§ **Short exercise**:
Transcribe the records from their beginning through the line containing "r16 dis''16[-.\mp b''8]", inclusive, and leave the pictures out of your answer.

Collection entries
··········

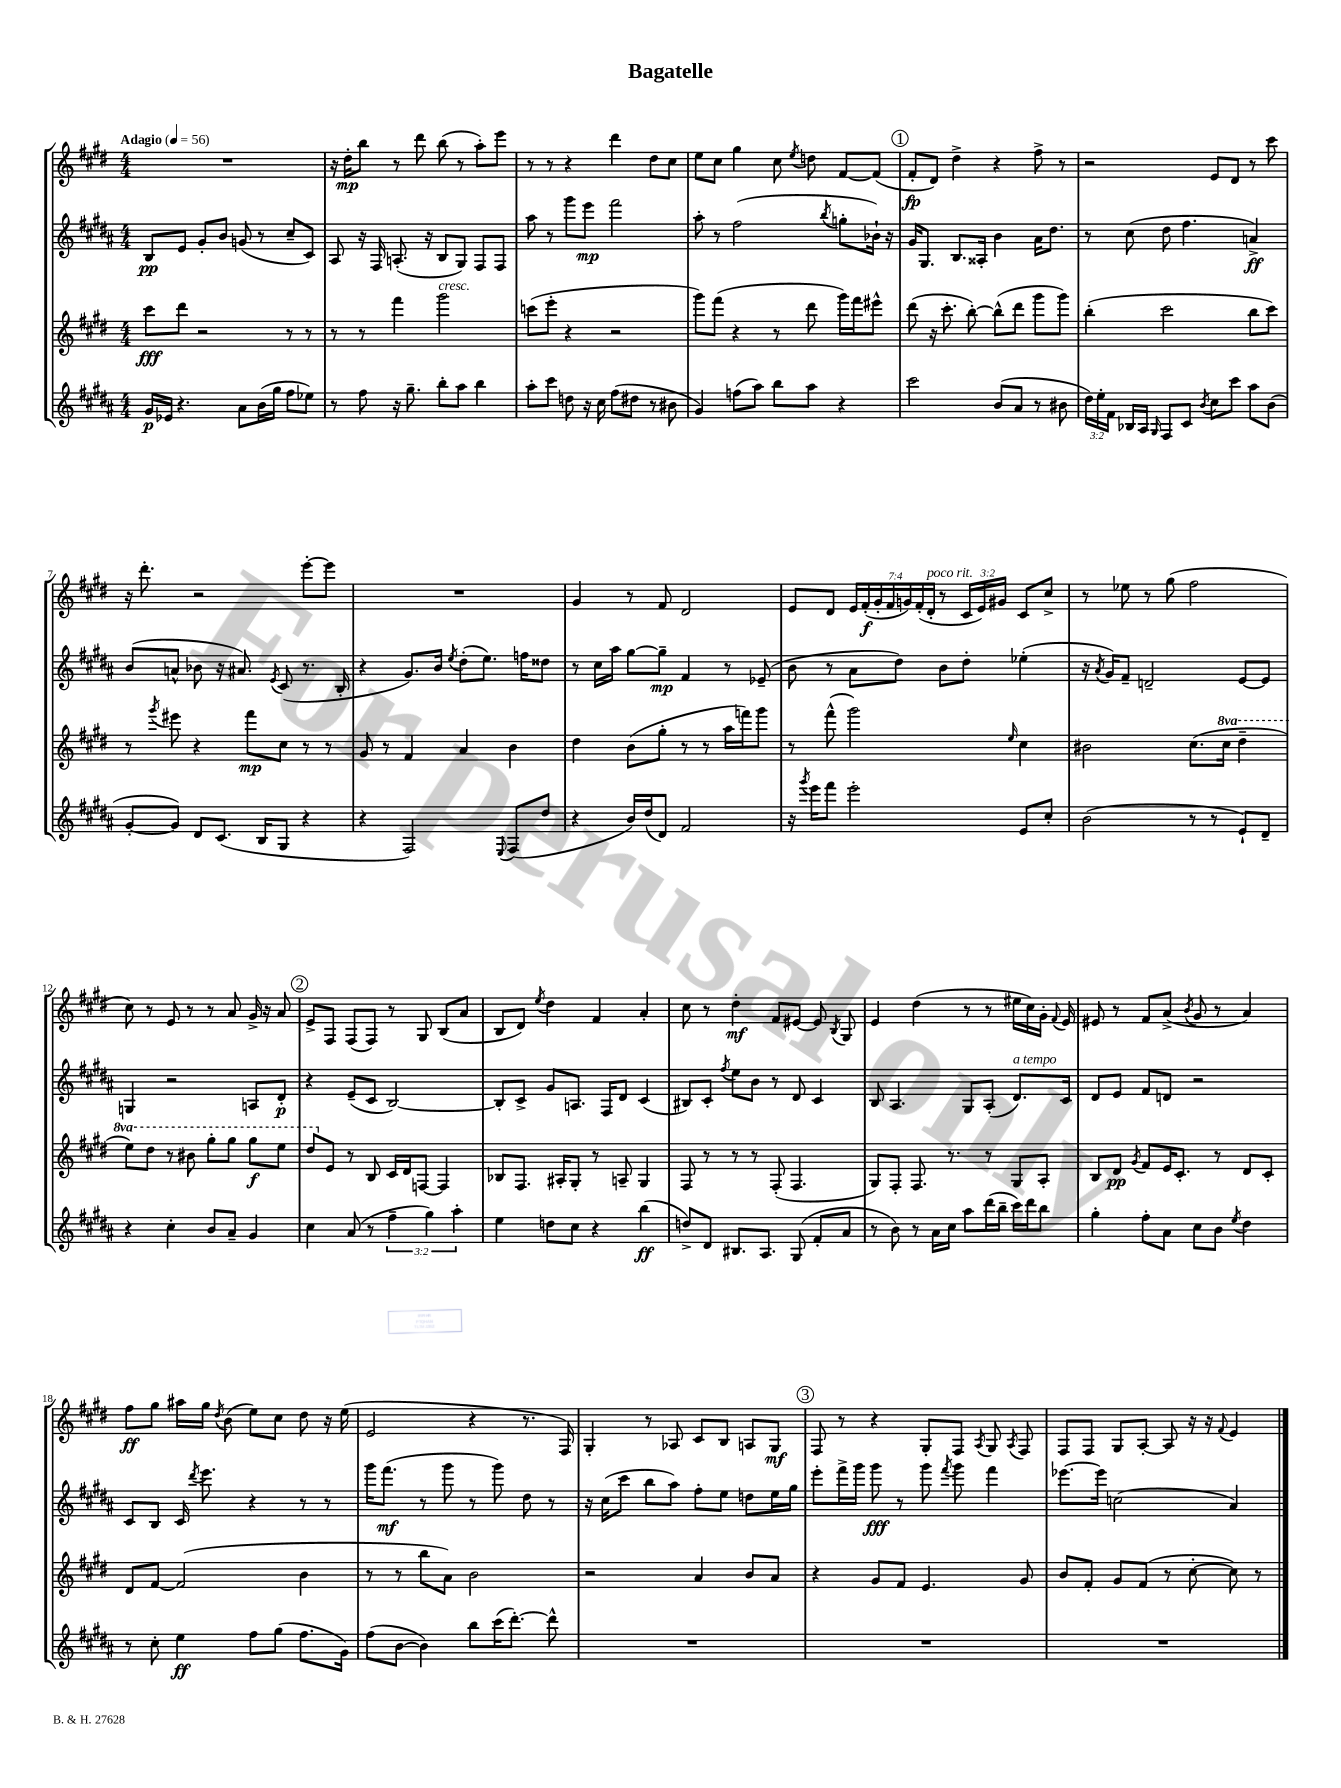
\header { title = "Bagatelle" }
<<
\new StaffGroup <<
\new Staff = "s0" {
    \clef treble \key e \major \numericTimeSignature \time 4/4 \override Staff.TupletNumber.text = #tuplet-number::calc-fraction-text \tempo "Adagio" 4 = 56
    \autoBeamOff R1 |
    r16 dis''16[-.\mp b''8] r8 dis'''8 b''8( r8 a''8[-.) e'''8] |
    r8 r8 r4 dis'''4 dis''8[ cis''8] |
    e''8[ cis''8] gis''4 cis''8 \acciaccatura { e''8 } d''8 fis'8[~ fis'8]( |
    \mark \markup { \circle "1" } fis'8[-.\fp dis'8]) dis''4-> r4 fis''8-> r8 |
    r2 e'8[ dis'8] r8 cis'''8 |
    r16 dis'''8.-. r2 e'''8[~-. e'''8] |
    R1 |
    gis'4 r8 fis'8 dis'2 |
    e'8[ dis'8] \tuplet 7/4 { e'16[ fis'16-.\f( gis'16-. fis'16 g'16) fis'16-.( dis'16]-.^\markup { \italic "poco rit." } } r8 \tuplet 3/2 { cis'16[ e'16) gis'16] } cis'8[ cis''8]-> |
    r8 ees''8 r8 gis''8( fis''2 |
    cis''8) r8 e'8 r8 r8 a'8 gis'16-> r16 a'8 |
    \mark \markup { \circle "2" } e'8[-> fis8] fis8[( fis8]) r8 gis8 b8[( a'8] |
    b8[ dis'8]) \acciaccatura { e''8 } dis''4 fis'4 a'4-. |
    cis''8 r8 dis''4-.\mf fis'8[ eis'8]~ eis'8 \acciaccatura { b8 } gis8 |
    e'4 dis''4( r8 r8 eis''16[ cis''16) gis'16]-. \appoggiatura { fis'8 } e'16 |
    eis'8 r8 fis'8[ a'8]->( \acciaccatura { b'8 } gis'8 r8 a'4) |
    fis''8[\ff gis''8] ais''16[ gis''16] \acciaccatura { dis''8 } b'8( e''8[) cis''8] dis''8 r16 e''16( |
    e'2 r4 r8. fis16) |
    gis4-. r8 aes8 cis'8[ b8] a8[ gis8]\mf |
    \mark \markup { \circle "3" } fis8 r8 r4 gis8[-. fis8] \acciaccatura { a8 } gis8 \acciaccatura { a8 } fis8 |
    fis8[ fis8] gis8[ a8]~-. a8 r16 r16 \appoggiatura { fis'8 } e'4 \bar "|." |
}
\new Staff = "s1" {
    \clef treble \key b \major \numericTimeSignature \time 4/4
    \autoBeamOff b8[\pp e'8] gis'8[-. b'8] g'8( r8 cis''8[-- cis'8]) |
    ais8 r16 fis16 a8.-.( r16 b8[ gis8]) fis8[ fis8] |
    ais''8 r8 gis'''8[ e'''8]\mp fis'''2 |
    ais''8-. r8 fis''2( \acciaccatura { b''8 } g''8[-. bes'16]-!) r16 |
    \mark \markup { \circle "1" } gis'16[ gis8.] b8.[ aisis16]-. b'4 ais'16[ dis''8.] |
    r8 cis''8( dis''8 fis''4. a'4->\ff) |
    b'8[( a'8]-^ bes'8 r16 ais'8.) \acciaccatura { e'8 } cis'8( r8. b16-. |
    r4 gis'8.[) b'16] \acciaccatura { e''8 } dis''8[-.( e''8.]) f''16[ disis''8] |
    r8 cis''16[ ais''16] gis''8[~ gis''8]--\mp fis'4 r8 ees'8--( |
    b'8 r8 ais'8[ dis''8]) b'8[ dis''8]-. ees''4-.( |
    r16 \acciaccatura { ais'8 } gis'16[) fis'8]-- d'2-- e'8[~ e'8] |
    g4 r2 a8[ dis'8]-.\p |
    \mark \markup { \circle "2" } r4 e'8[--( cis'8] b2~) |
    b8[-. cis'8]-> gis'8[ a8.] fis16[ dis'8] cis'4( |
    bis8[) cis'8]-. \acciaccatura { fis''8 } e''8[ b'8] r8 dis'8 cis'4 |
    b8 ais4. gis8[ ais8]-.( dis'8.[^\markup { \italic "a tempo" }) cis'16] |
    dis'8[ e'8] fis'8[ d'8] r2 |
    cis'8[ b8] cis'16 \acciaccatura { dis'''8 } e'''8. r4 r8 r8 |
    gis'''16[ fis'''8.]\mf( r8 gis'''8 r8 gis'''8) dis''8 r8 |
    r16 cis''16[( cis'''8] b''8[ ais''8]) fis''8[-. e''8] d''8[ e''16 gis''16] |
    \mark \markup { \circle "3" } e'''8[-. fis'''16-> gis'''16] gis'''8\fff r8 gis'''8 \acciaccatura { fis'''8 } gis'''8 fis'''4 |
    ees'''8.[~ ees'''16] c''2( ais'4) \bar "|." |
}
\new Staff = "s2" {
    \clef treble \key e \major \numericTimeSignature \time 4/4 \set Staff.ottavationMarkups = #ottavation-simple-ordinals
    \autoBeamOff cis'''8[\fff dis'''8] r2 r8 r8 |
    r8 r8 fis'''4 gis'''2^\markup { \italic "cresc." } |
    c'''8[( e'''8]-. r4 r2 |
    gis'''8[) fis'''8]( r4 r8 dis'''8 gis'''16[) fis'''16 eis'''8]-^ |
    \mark \markup { \circle "1" } dis'''8( r16 cis'''8.-. b''8~-.) b''8[-^( dis'''8] gis'''8[ gis'''8]) |
    b''4-.( cis'''2 b''8[ cis'''8]) |
    r8 \acciaccatura { gis'''8 } eis'''8 r4 fis'''8[\mp cis''8] r8 r8 |
    gis'8 r8 fis'4 a'4 b'4 |
    dis''4 b'8[( gis''8]-. r8 r8 a''16[ f'''16) gis'''8] |
    r8 fis'''8-^( gis'''2) \grace { e''16 } cis''4 |
    bis'2 cis''8.[( \ottava #1 cis'''16] dis'''4-- |
    e'''8[) dis'''8] r8 bis''8 gis'''8[-. gis'''8] gis'''8[\f e'''8] |
    \mark \markup { \circle "2" } dis'''8[ \ottava #0 e'8] r8 b8 cis'16[ dis'16 f8]~ f4 |
    bes8[ fis8.] ais16[-. gis8]-. r8 a8-- gis4 |
    fis8 r8 r8 r8 fis8-.( fis4. |
    gis8[) fis8]-. fis8. r8. r8 gis8[ a8]-. |
    b8[ dis'8]\pp \acciaccatura { gis'8 } fis'8[ e'16 cis'8.]-. r8 dis'8[ cis'8]-. |
    dis'8[ fis'8]~ fis'2( b'4 |
    r8 r8 b''8[ a'8]) b'2 |
    r2 a'4 b'8[ a'8] |
    \mark \markup { \circle "3" } r4 gis'8[ fis'8] e'4. gis'8 |
    b'8[ fis'8]-. gis'8[ fis'8]( r8 cis''8~-. cis''8) r8 \bar "|." |
}
\new Staff = "s3" {
    \clef treble \key b \major \numericTimeSignature \time 4/4 \override Staff.TupletNumber.text = #tuplet-number::calc-fraction-text
    \autoBeamOff gis'16[\p ees'16] r4. ais'8[ b'16( gis''16] fis''8[ ees''8]) |
    r8 fis''8 r16 gis''8.-- b''8[-. ais''8] b''4 |
    ais''8[-. cis'''8] d''8 r16 cis''16 fis''8[( dis''8] r8 bis'8 |
    gis'4) f''8[( ais''8]) b''8[ ais''8] r4 |
    \mark \markup { \circle "1" } cis'''2 b'8[( ais'8] r8 bis'8 |
    \tuplet 3/2 { dis''16[) e''16-. fis'16] } bes16[ ais16] \grace { gis16 } fis8[ cis'8] \acciaccatura { b'8 } cis''8[ cis'''8] ais''8[ b'8]( |
    gis'8[~-. gis'8]) dis'8[ cis'8.]( b16[ gis8] r4 |
    r4 fis2) \appoggiatura { e8 } fis8[( dis''8] |
    r4 b'16[) dis''16( dis'8]) fis'2 |
    r16 \acciaccatura { gis'''8 } e'''16[ fis'''8] e'''2-. e'8[ cis''8]-. |
    b'2( r8 r8 e'8[-!) dis'8]-- |
    r4 cis''4-. b'8[ ais'8]-- gis'4 |
    \mark \markup { \circle "2" } cis''4 ais'8( r8 \tuplet 3/2 { fis''4-- gis''4) ais''4-. } |
    e''4 d''8[ cis''8] r4 b''4\ff( |
    d''8[->) dis'8] bis8.[ ais8.] gis8( fis'8[-. ais'8] |
    r8 b'8) r8 ais'16[ cis''16] ais''8[ dis'''16( b''16]-- cis'''16[) dis'''16 b''8] |
    gis''4-. fis''8[-. ais'8] cis''8[ b'8] \acciaccatura { e''8 } dis''4 |
    r8 cis''8-. e''4\ff fis''8[ gis''8]( fis''8.[ gis'16]) |
    fis''8[( b'8]~ b'4) b''8[ cis'''16( dis'''8.]~-.) dis'''8-^ |
    R1 |
    \mark \markup { \circle "3" } R1 |
    R1 \bar "|." |
}
>>
>>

··········

§ **Problem solution**:
\header { title = "Bagatelle" }
<<
\new StaffGroup <<
\new Staff = "s0" {
    \clef treble \key e \major \numericTimeSignature \time 4/4 \override Staff.TupletNumber.text = #tuplet-number::calc-fraction-text \tempo "Adagio" 4 = 56
    \autoBeamOff R1 |
    r16 dis''16[-.\mp b''8] r8 dis'''8 b''8( r8 a''8[-.) e'''8] |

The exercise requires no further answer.